#### Work to be completed:
Print what the records say exactly, and omit the pictures.

#### Data records:
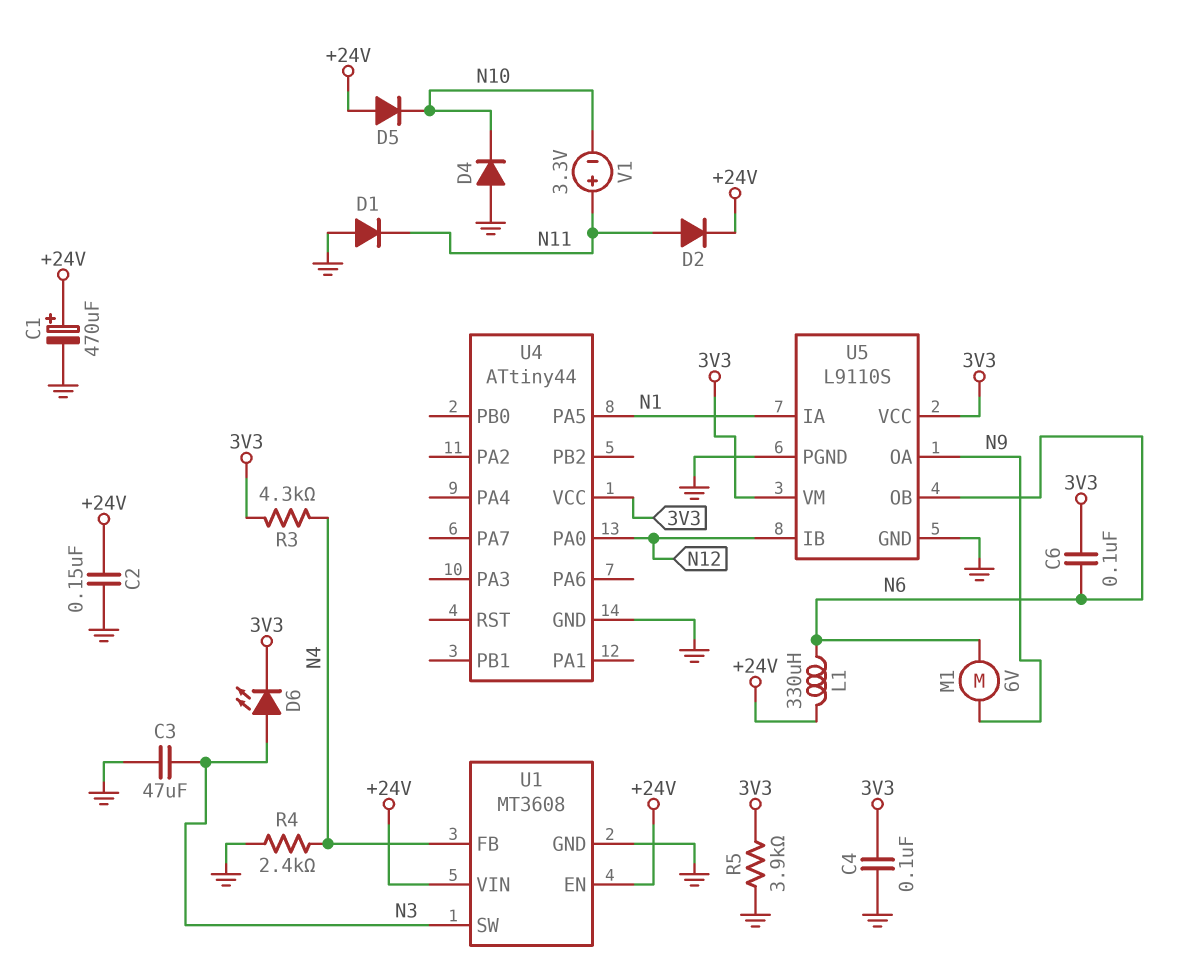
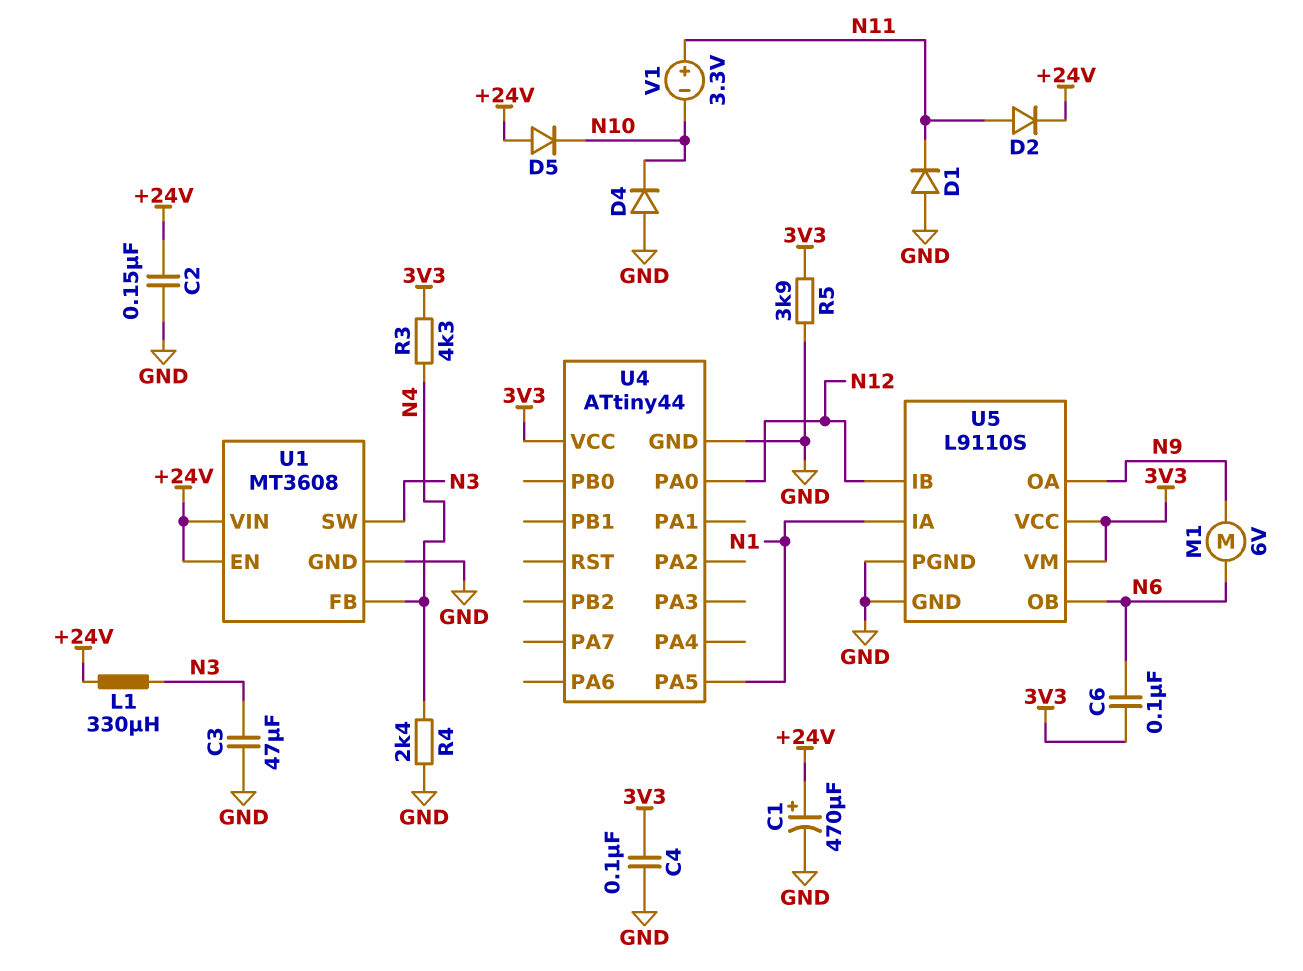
D6: LED (A N3, K 3V3) -> none
L1: 330uH (+24V, N6) -> 330uH (+24V, N3)

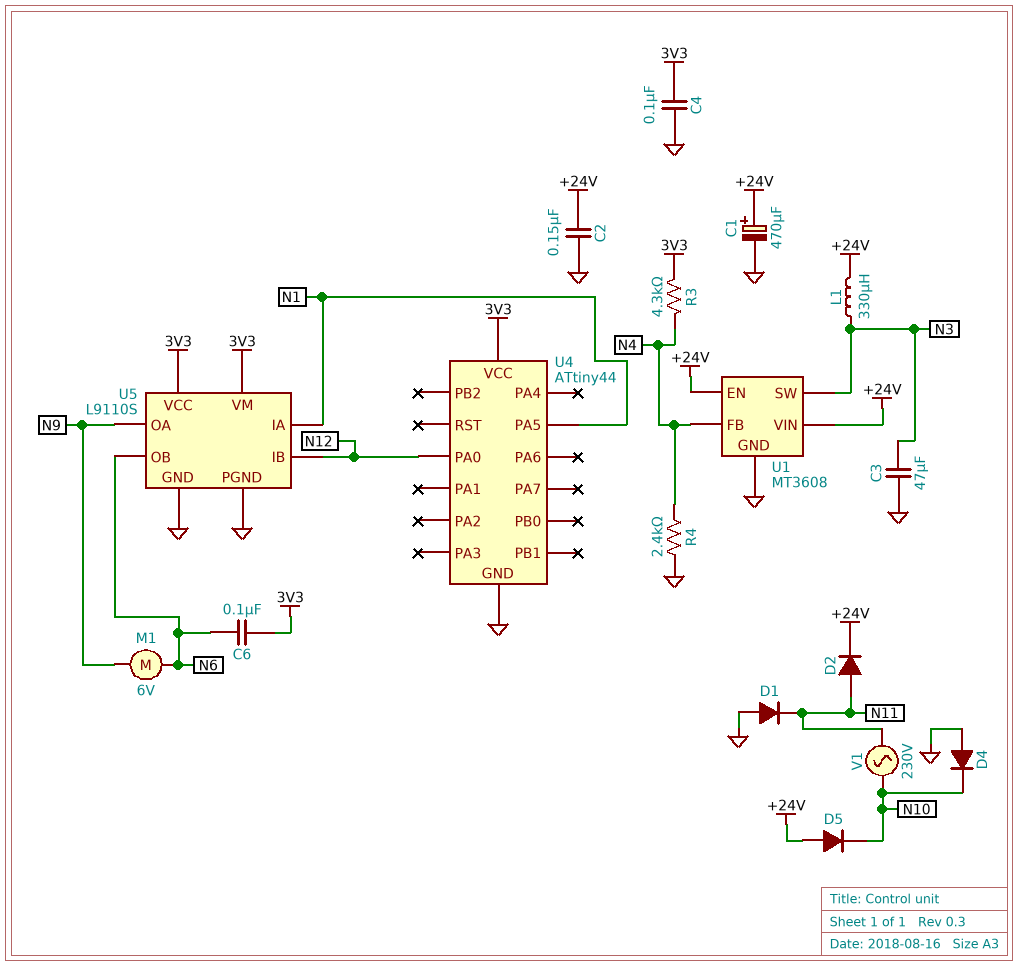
R5: 3.9k (3V3, GND) -> none
V1: 3.3V (plus N11, minus N10) -> AC 230V (N10, N11)

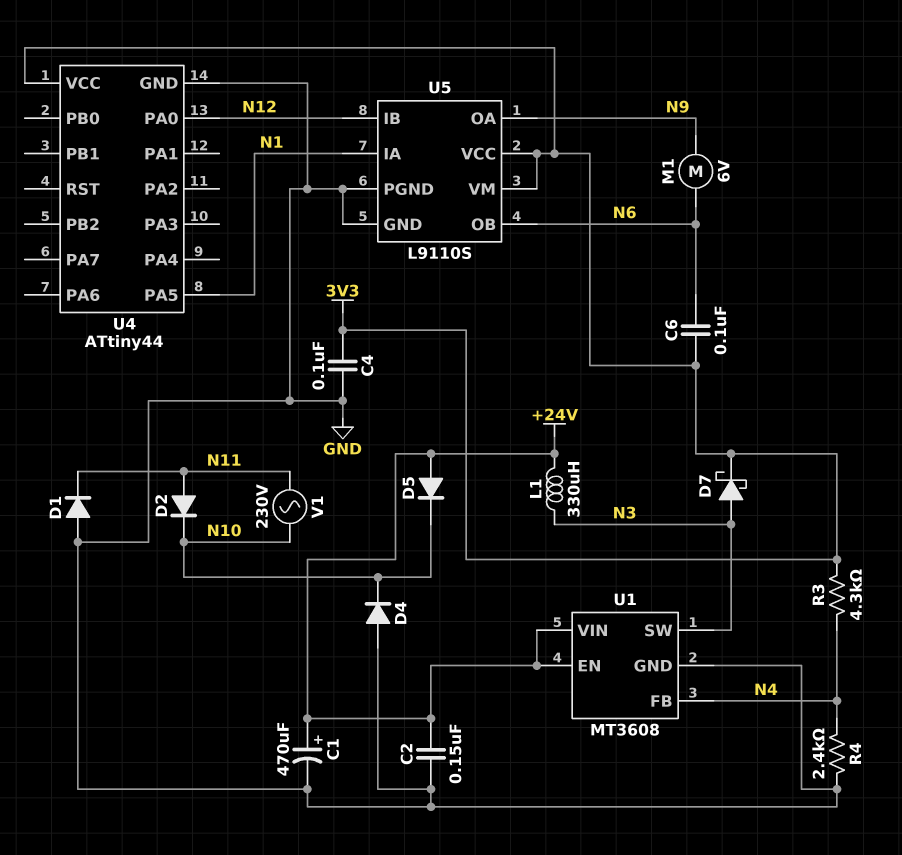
C3: 47uF (GND, N3) -> none
D2: diode (A N11, K +24V) -> diode (A N11, K N10)
D7: none -> schottky (A N3, K 3V3)

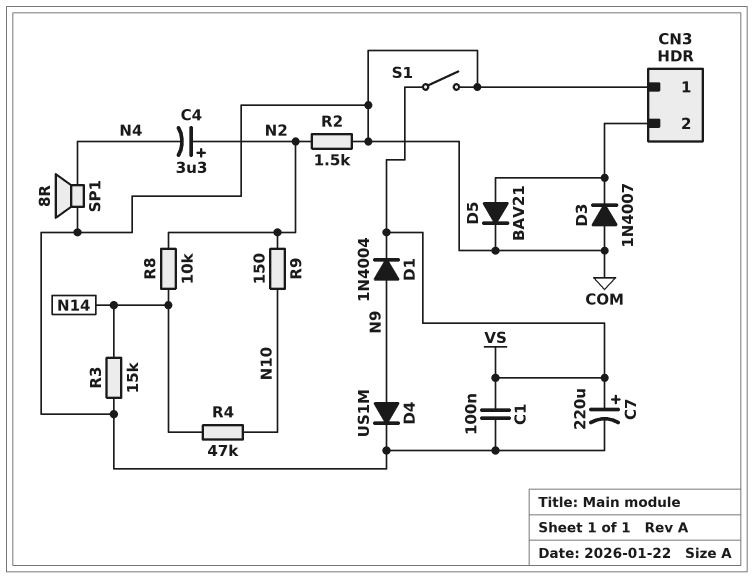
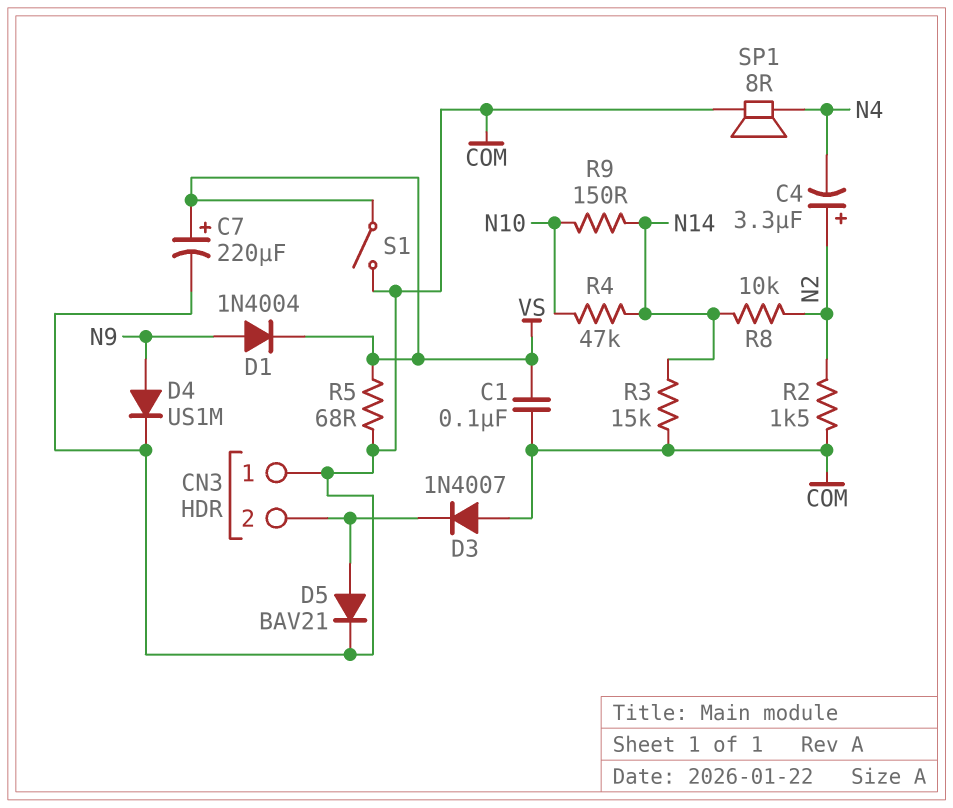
R5: none -> 68 (COM, VS)
R9: 150 (N2, N10) -> 150 (N10, N14)

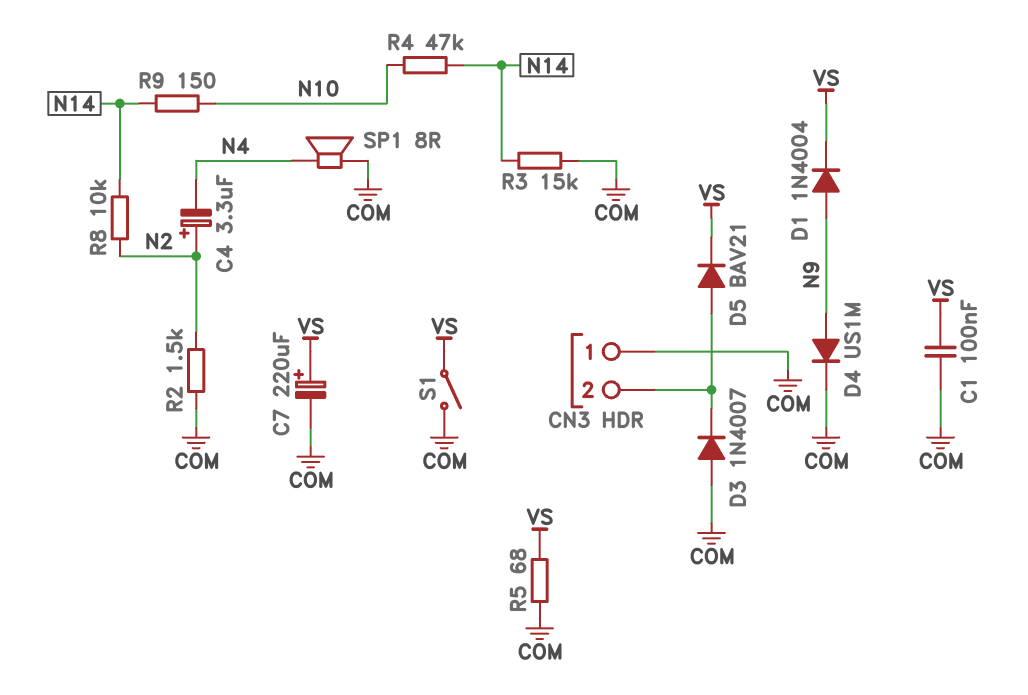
D5: diode BAV21 (A CN3/2, K COM) -> diode BAV21 (A CN3/2, K VS)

#### Answer to this exercise:
D6: LED (A N3, K 3V3) -> none
L1: 330uH (+24V, N6) -> 330uH (+24V, N3)

R5: 3.9k (3V3, GND) -> none
V1: 3.3V (plus N11, minus N10) -> AC 230V (N10, N11)

C3: 47uF (GND, N3) -> none
D2: diode (A N11, K +24V) -> diode (A N11, K N10)
D7: none -> schottky (A N3, K 3V3)

R5: none -> 68 (COM, VS)
R9: 150 (N2, N10) -> 150 (N10, N14)

D5: diode BAV21 (A CN3/2, K COM) -> diode BAV21 (A CN3/2, K VS)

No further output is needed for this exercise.